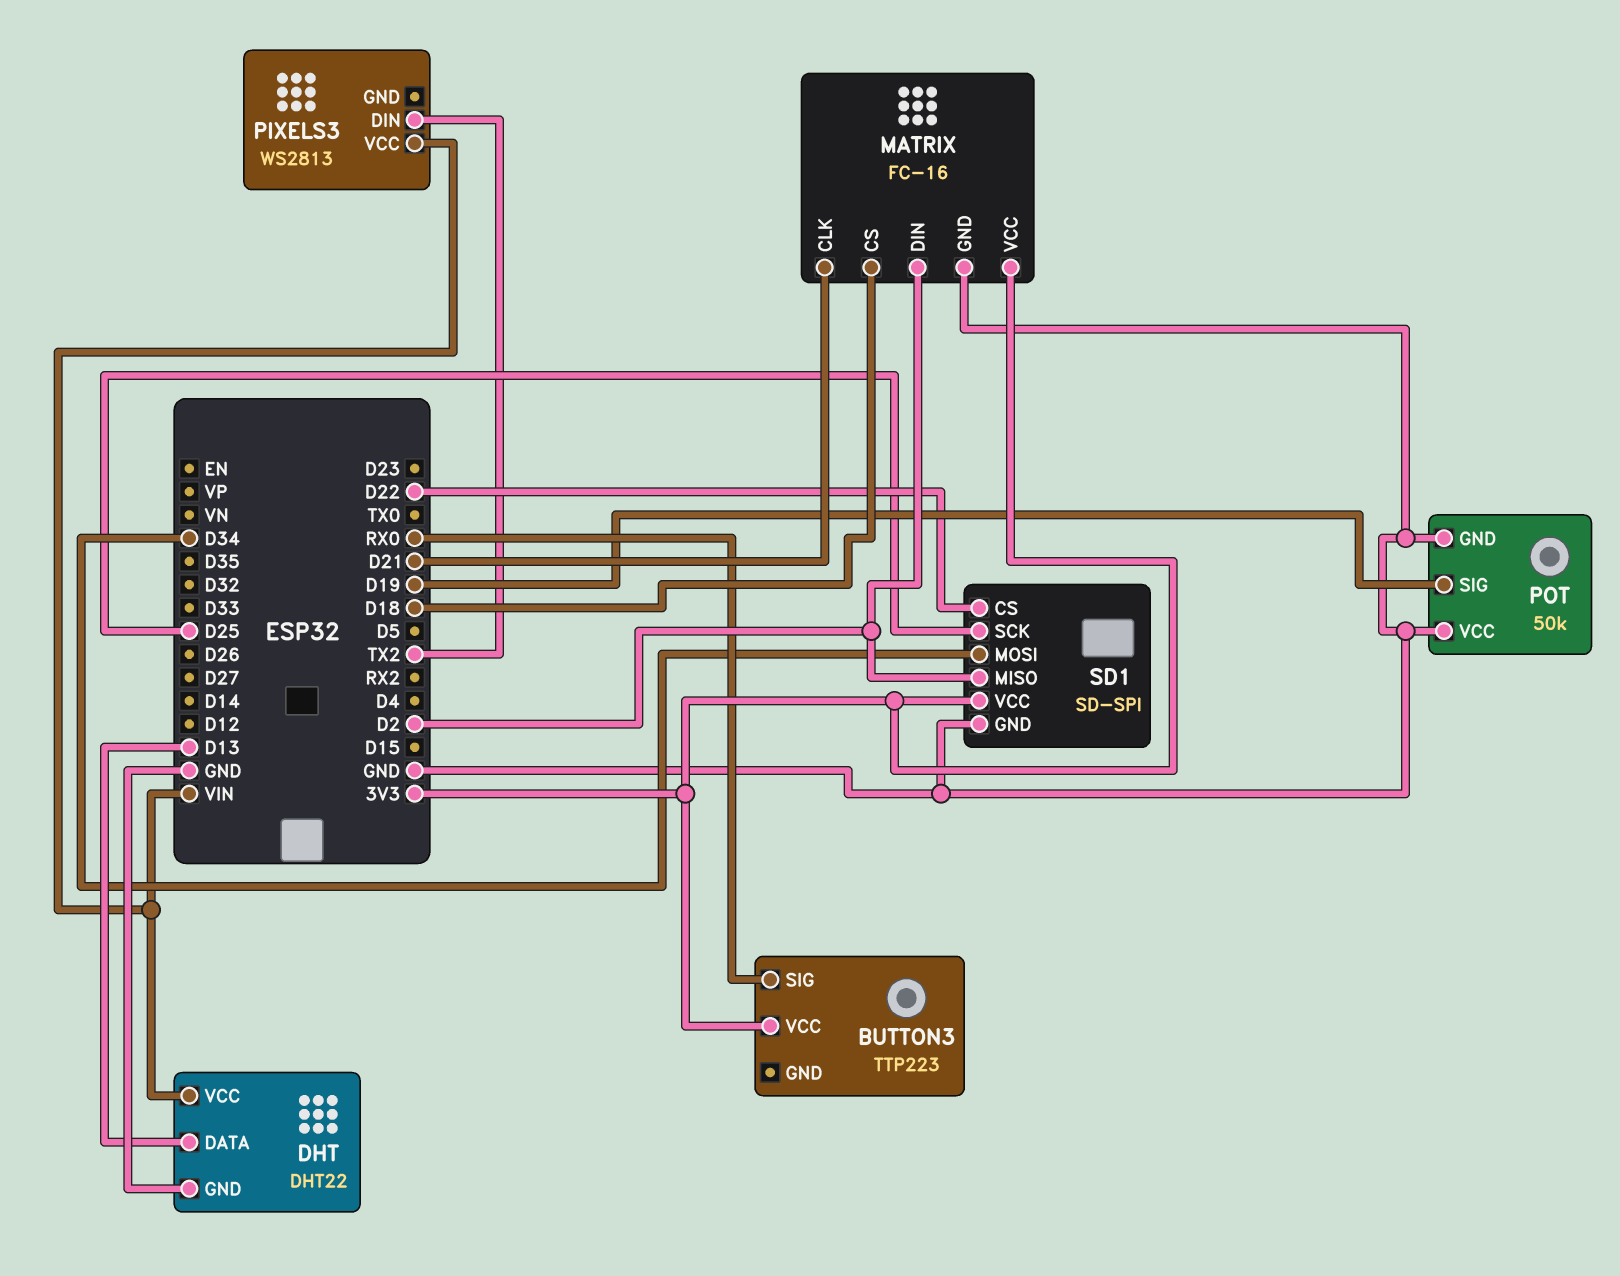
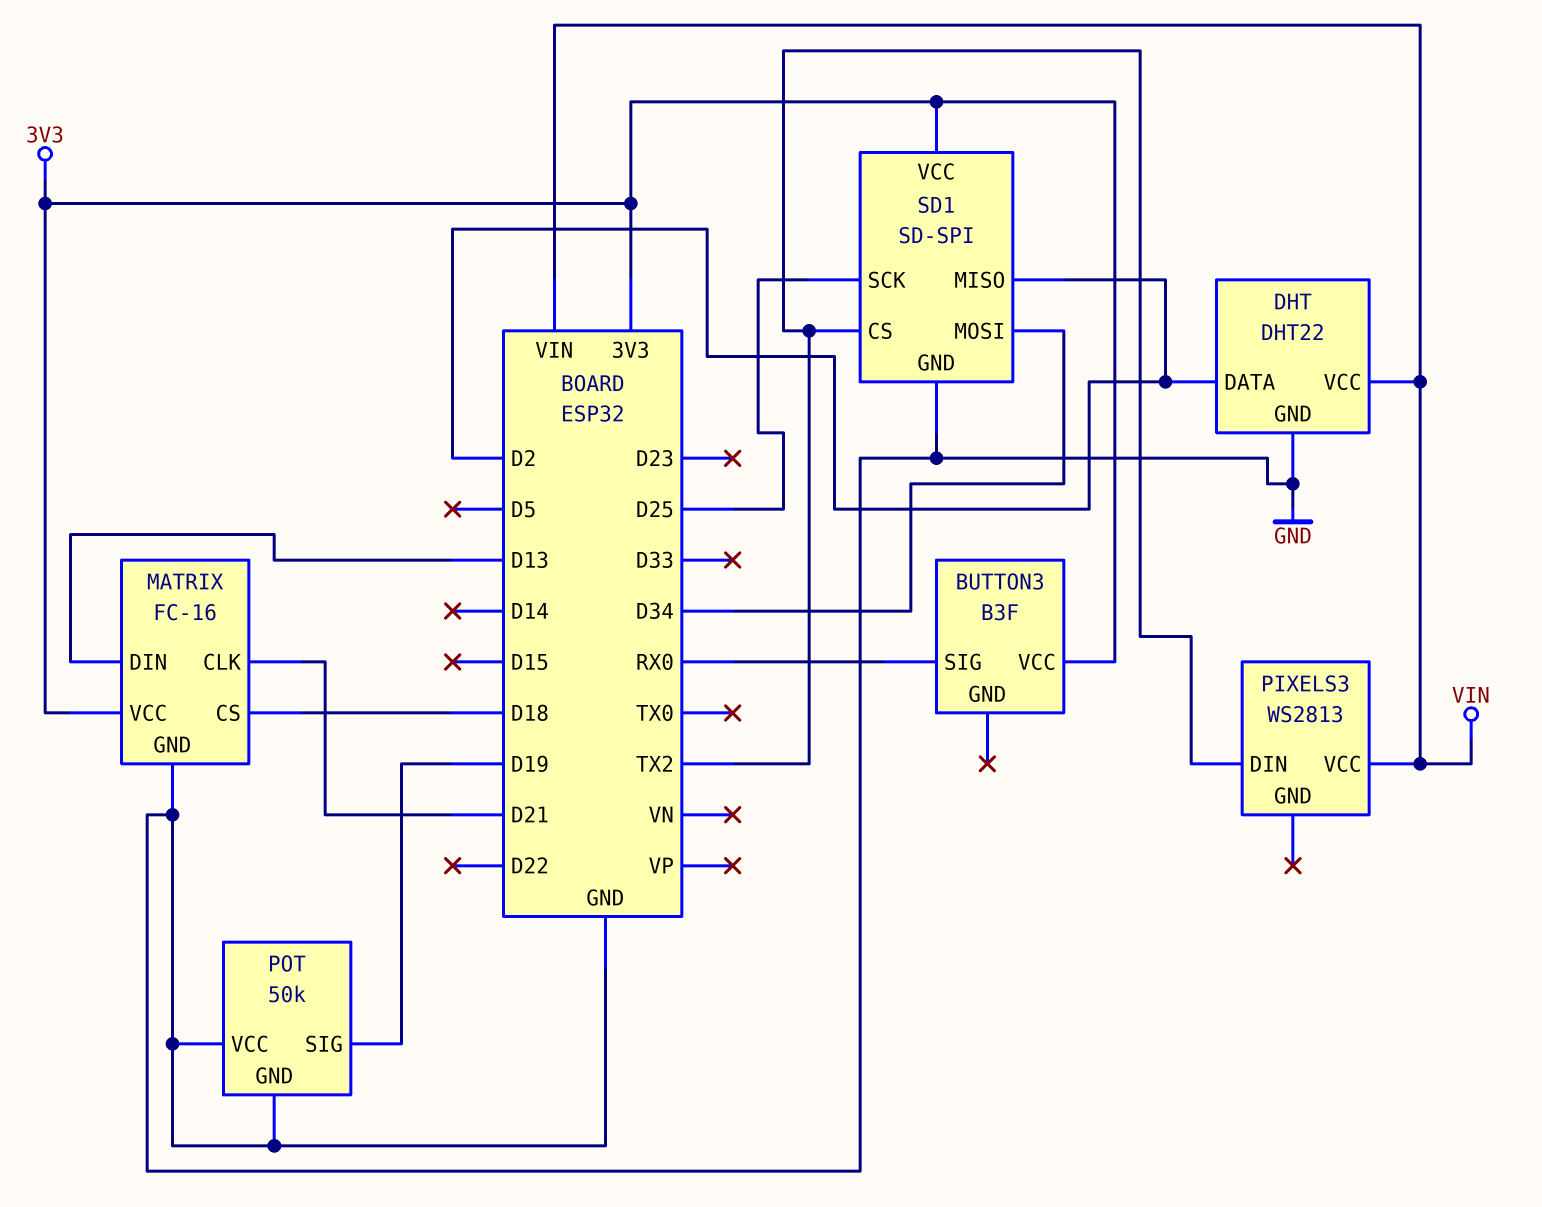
BUTTON3: TTP223 -> B3F
DHT pin DATA: D13 -> D2
MATRIX pin DIN: D2 -> D13
SD1 pin CS: D22 -> TX2

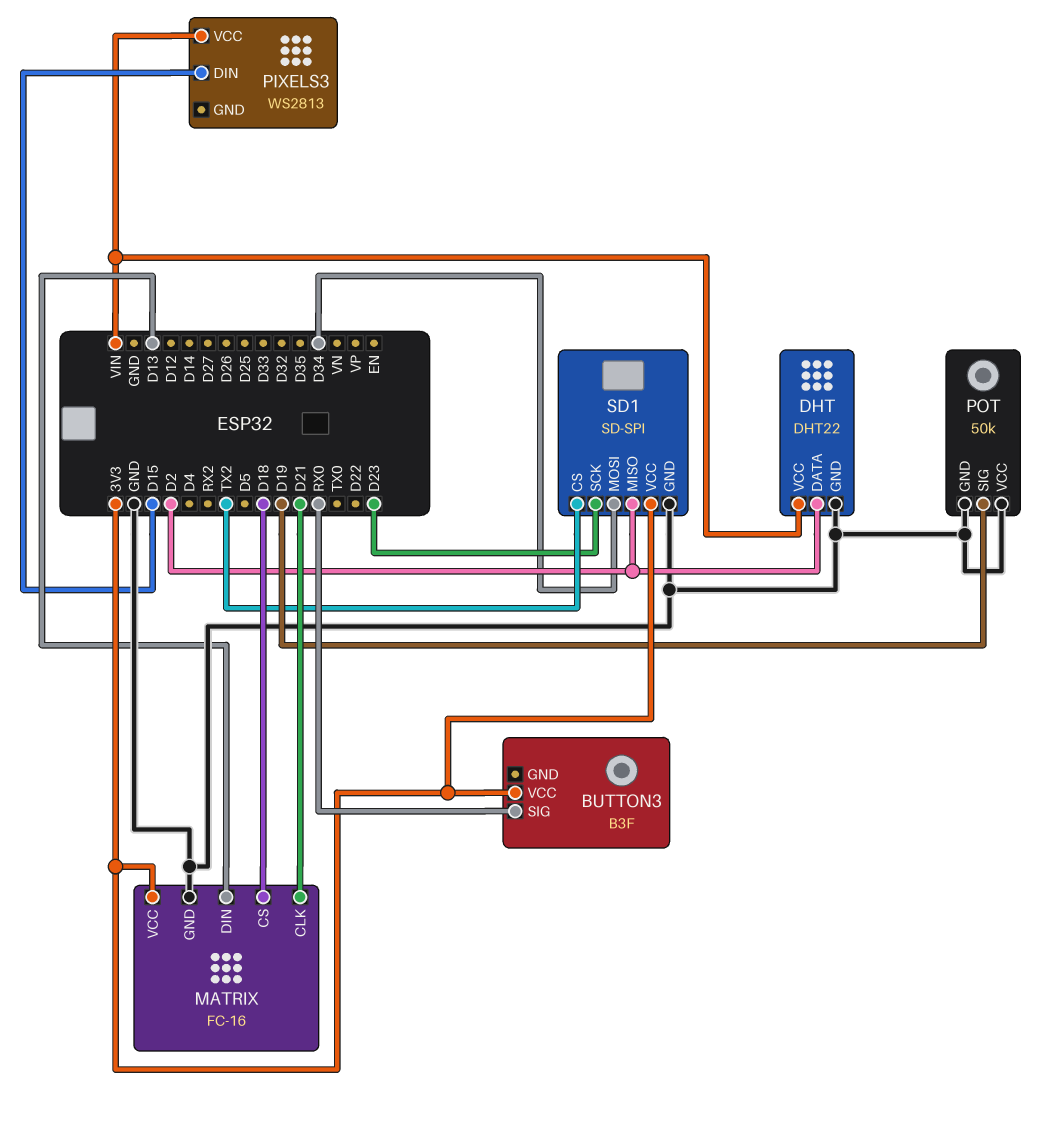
PIXELS3 pin DIN: TX2 -> D15
SD1 pin SCK: D25 -> D23

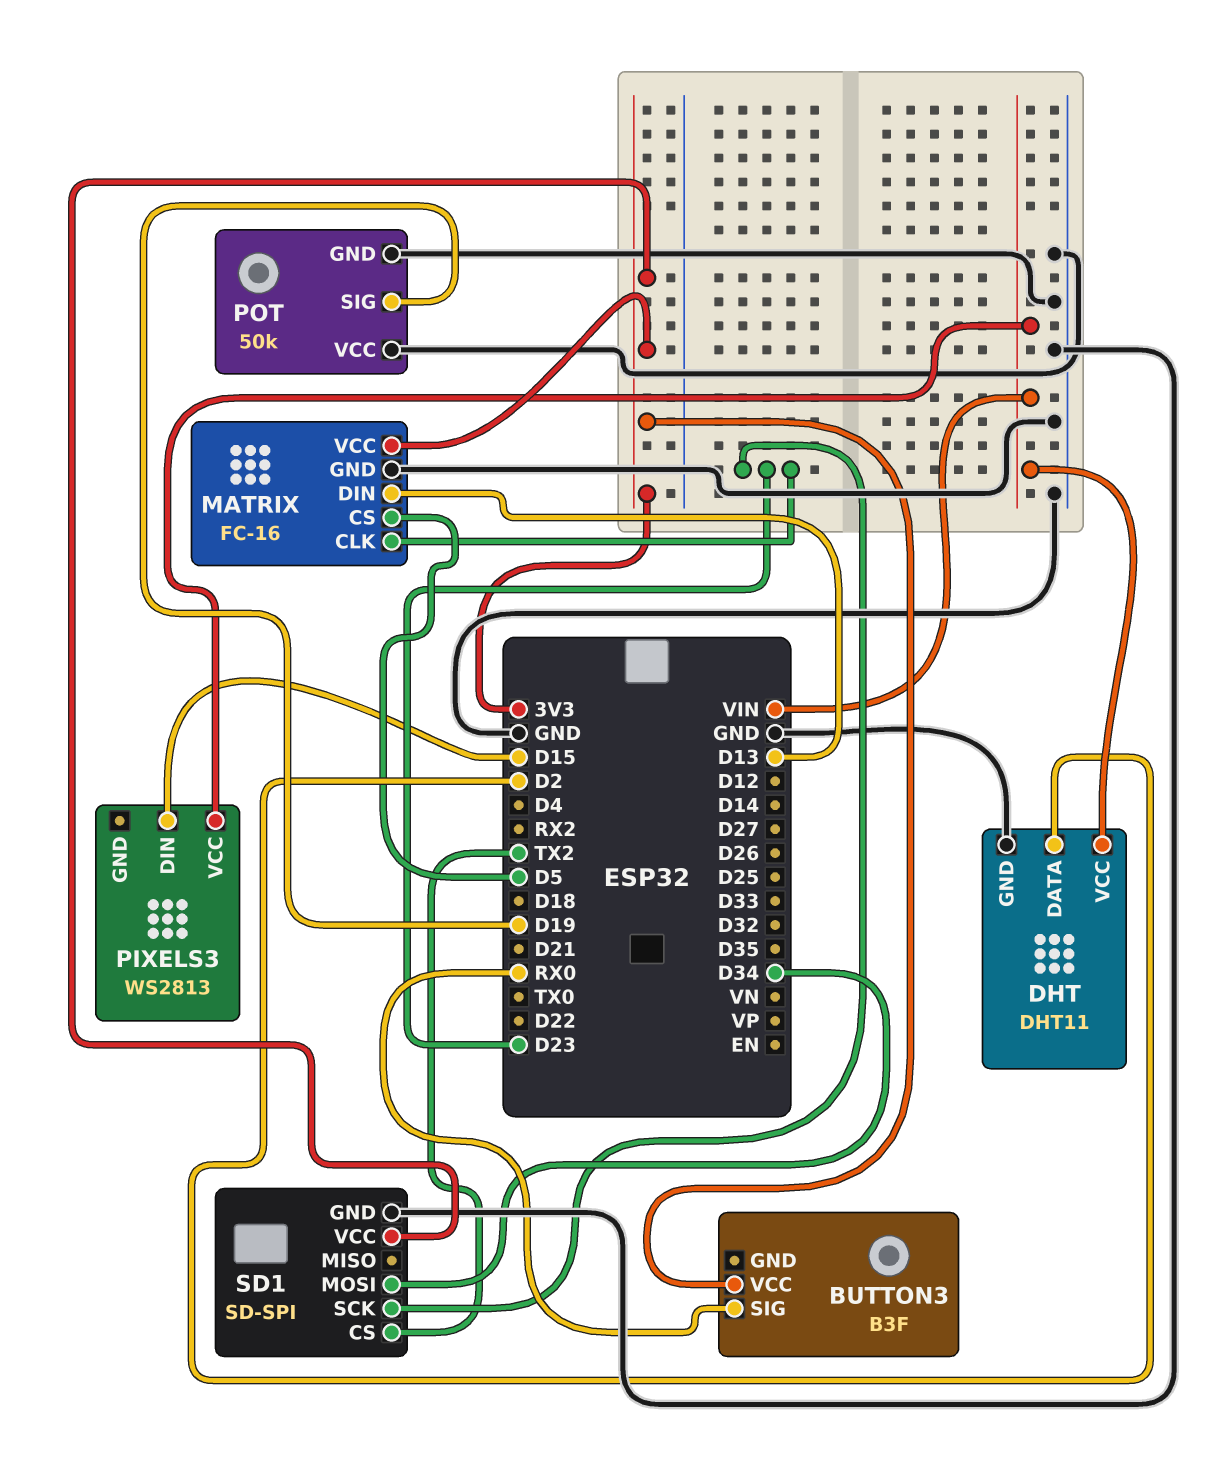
DHT: DHT22 -> DHT11
MATRIX pin CLK: D21 -> D23
MATRIX pin CS: D18 -> D5
SD1 pin MISO: D2 -> none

▸ **Exercise goal**
Your answer must be an exact copy of the lines above, from the line that contains "DHT pin DATA: D13 -> D2" through the final line, with no pictures in it.

▸ **Reply**
DHT pin DATA: D13 -> D2
MATRIX pin DIN: D2 -> D13
SD1 pin CS: D22 -> TX2

PIXELS3 pin DIN: TX2 -> D15
SD1 pin SCK: D25 -> D23

DHT: DHT22 -> DHT11
MATRIX pin CLK: D21 -> D23
MATRIX pin CS: D18 -> D5
SD1 pin MISO: D2 -> none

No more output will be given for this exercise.